## About this exercise:
In the listing below, tally the lines that hold "SERVO" and report that number by itself.

## Material to process:

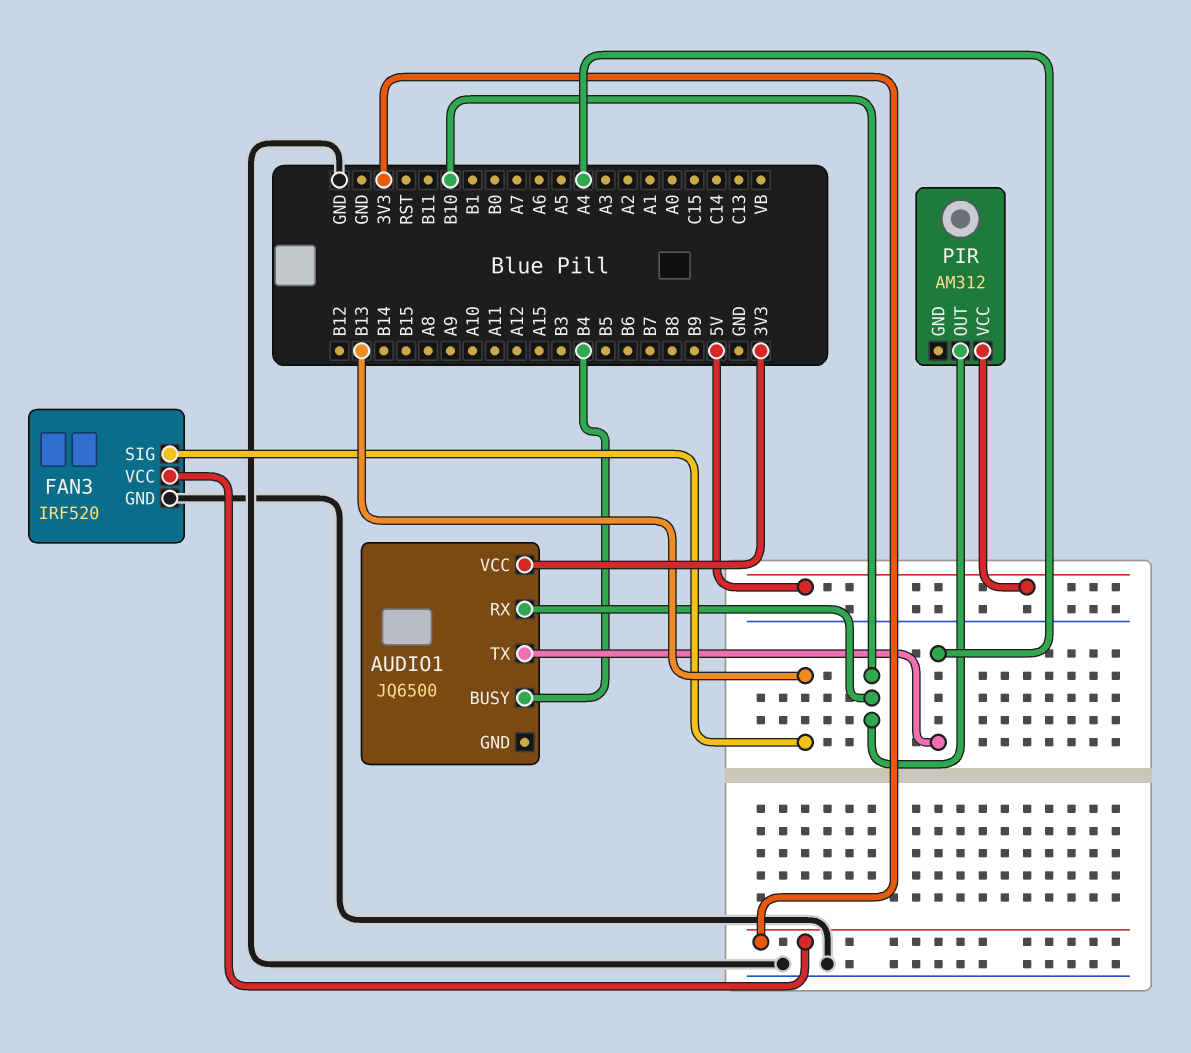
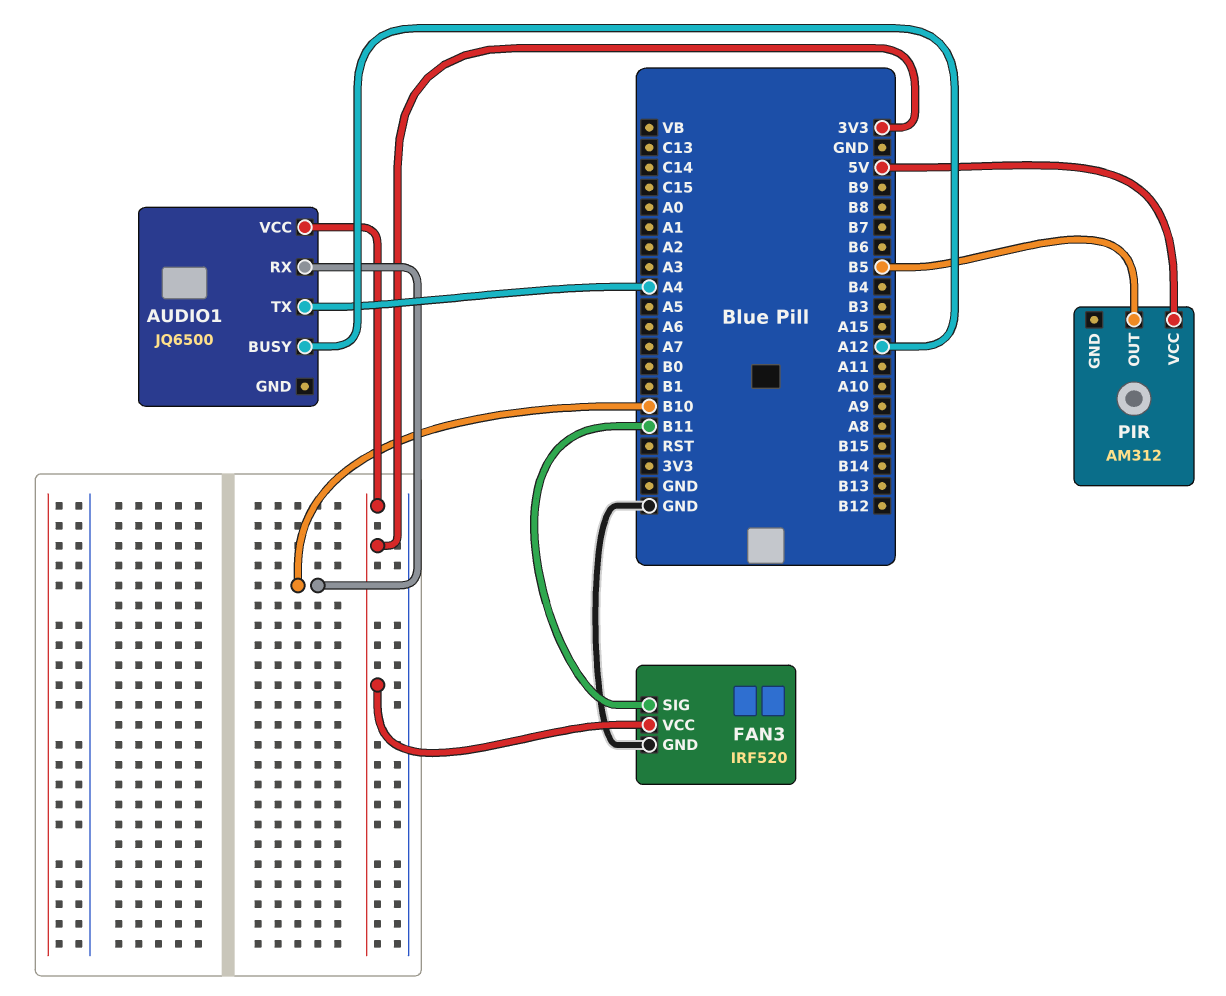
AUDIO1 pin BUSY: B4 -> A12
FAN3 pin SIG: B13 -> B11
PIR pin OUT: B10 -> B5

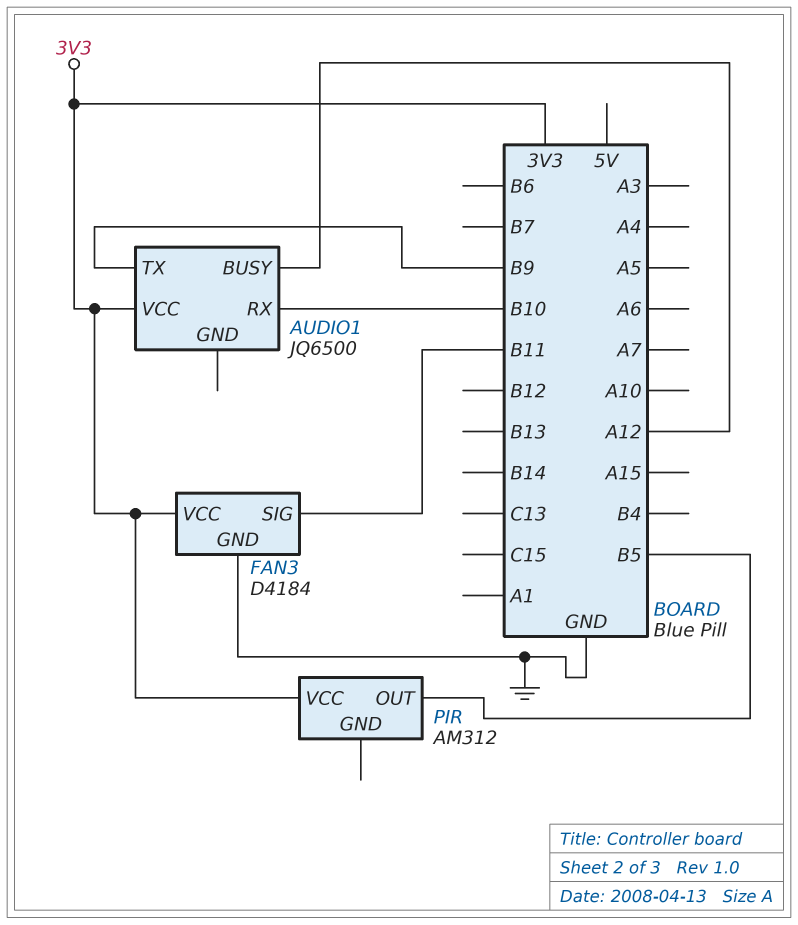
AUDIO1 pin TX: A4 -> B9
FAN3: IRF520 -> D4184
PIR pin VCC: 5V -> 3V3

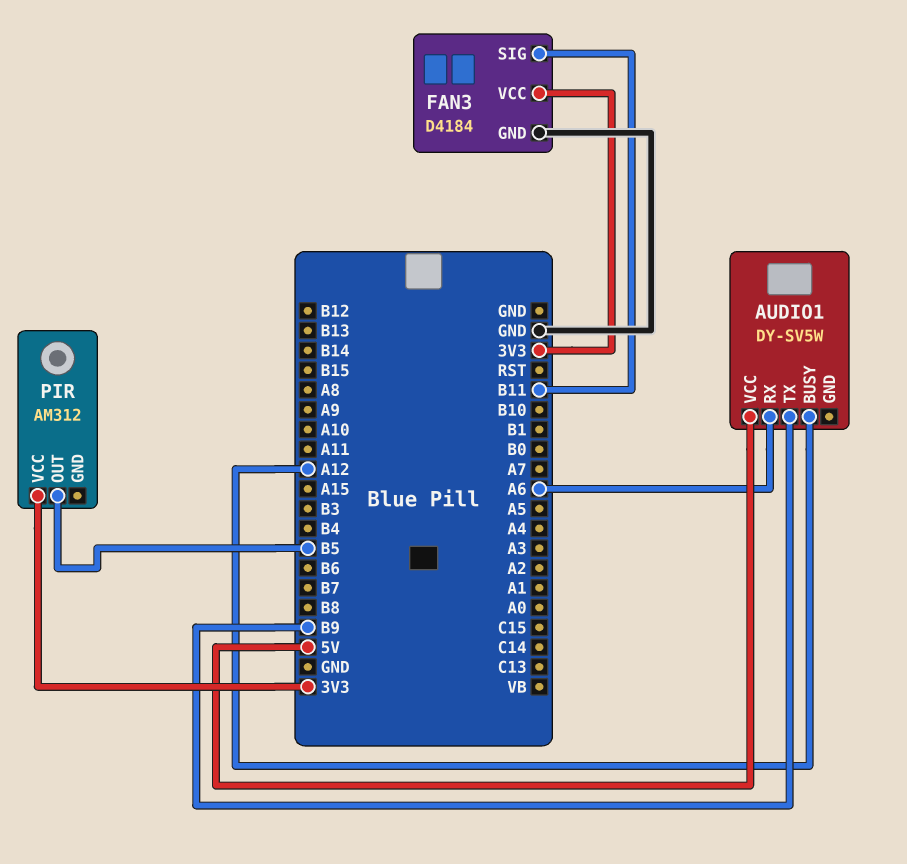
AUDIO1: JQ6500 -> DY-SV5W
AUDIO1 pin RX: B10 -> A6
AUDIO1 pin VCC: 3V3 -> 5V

* * *

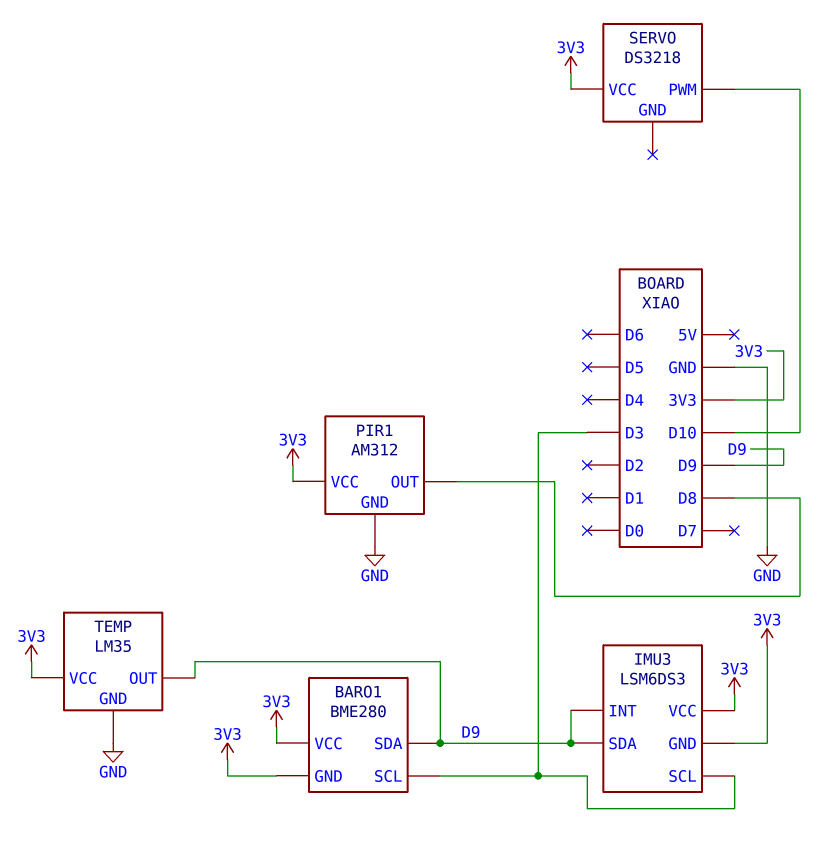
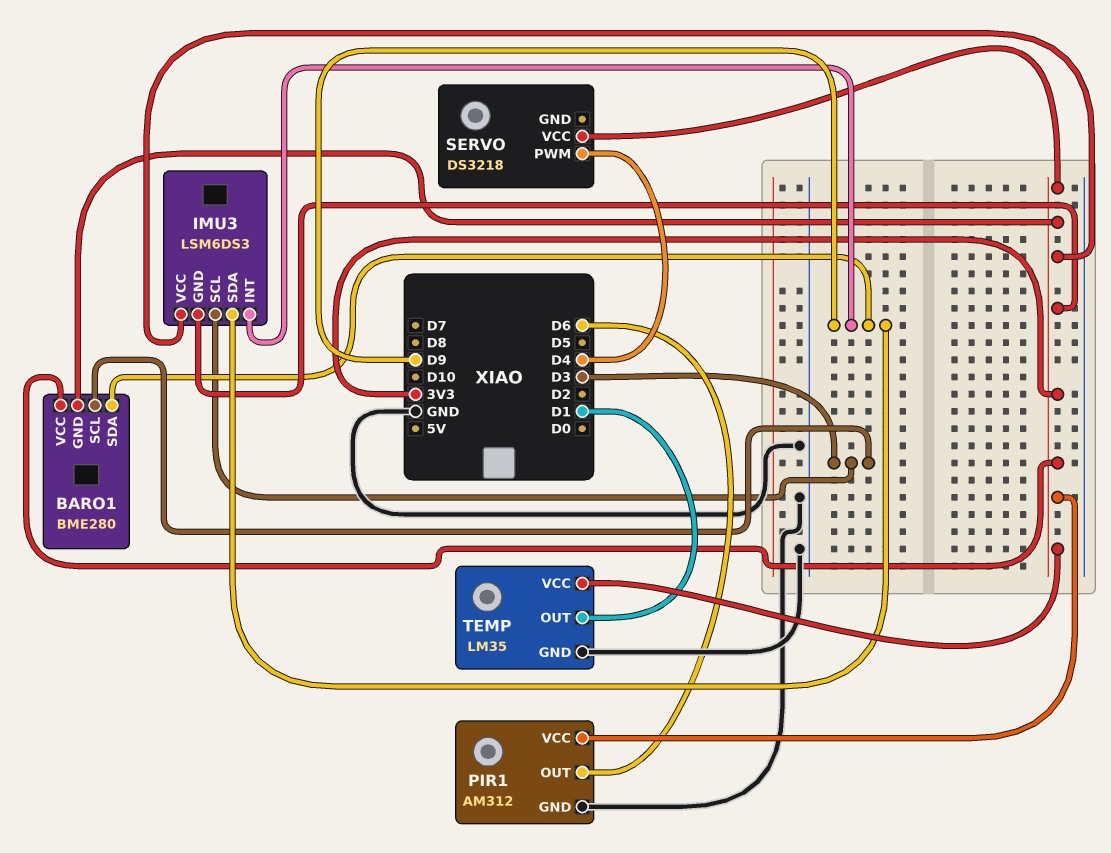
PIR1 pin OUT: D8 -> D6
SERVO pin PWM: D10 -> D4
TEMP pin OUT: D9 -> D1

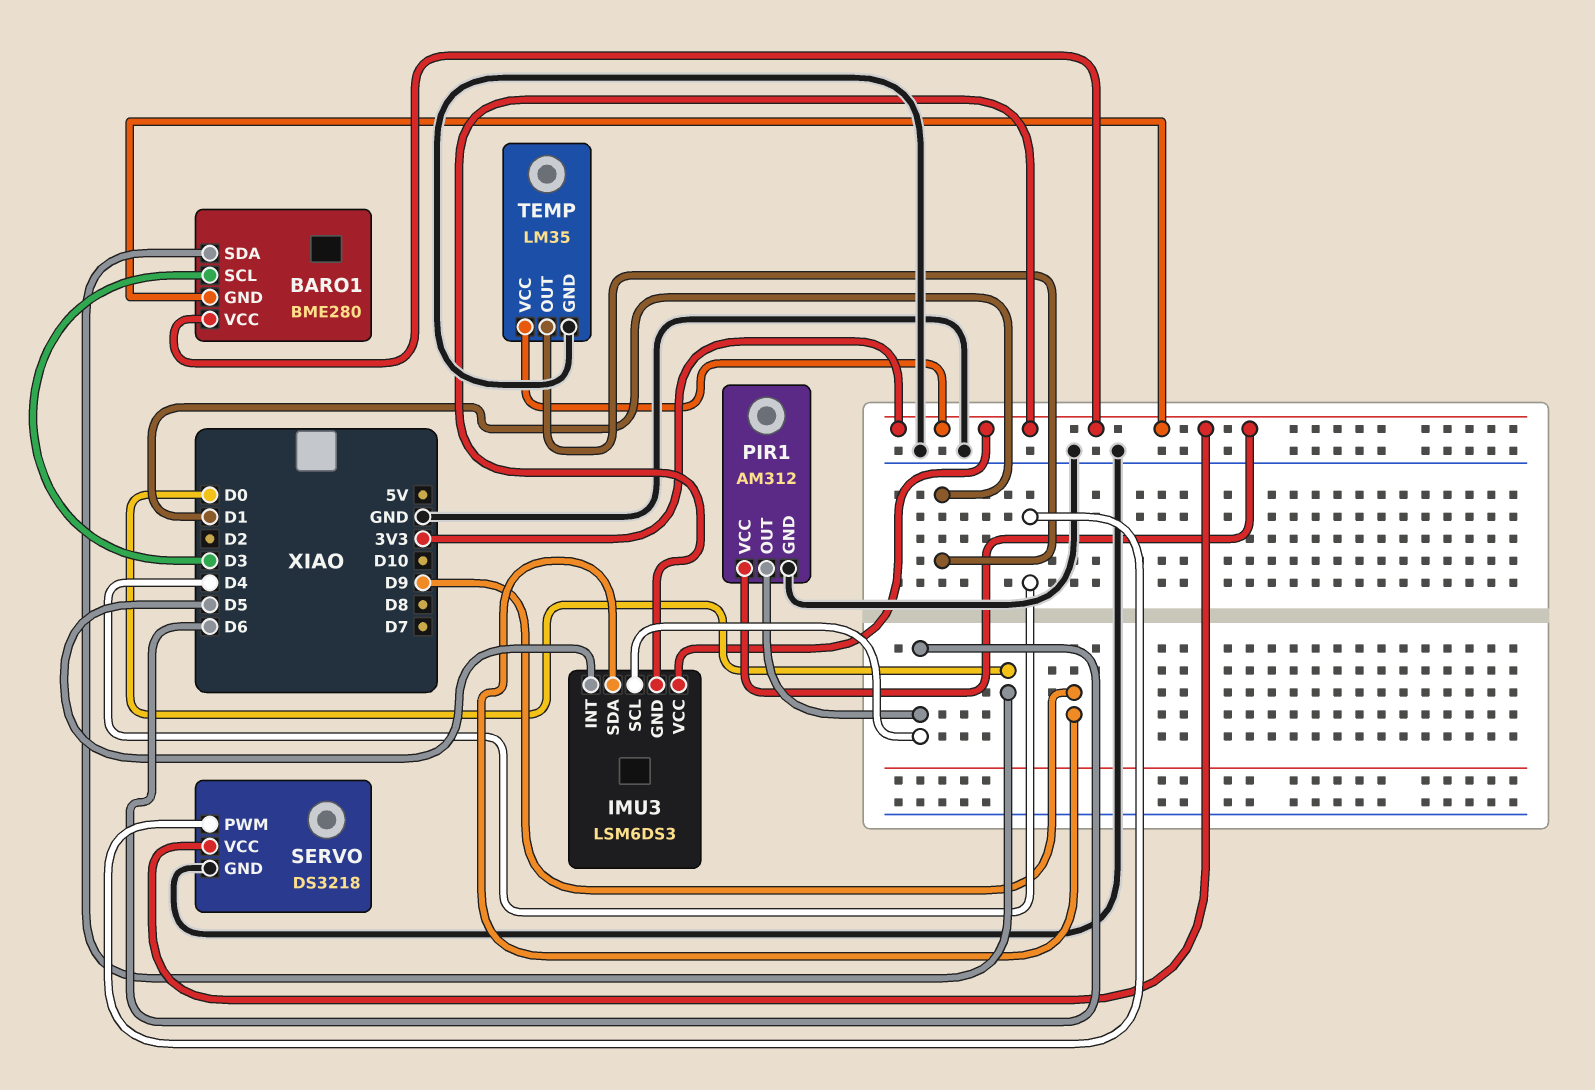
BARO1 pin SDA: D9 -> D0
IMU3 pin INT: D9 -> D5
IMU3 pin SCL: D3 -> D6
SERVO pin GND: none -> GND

## Answer area:
2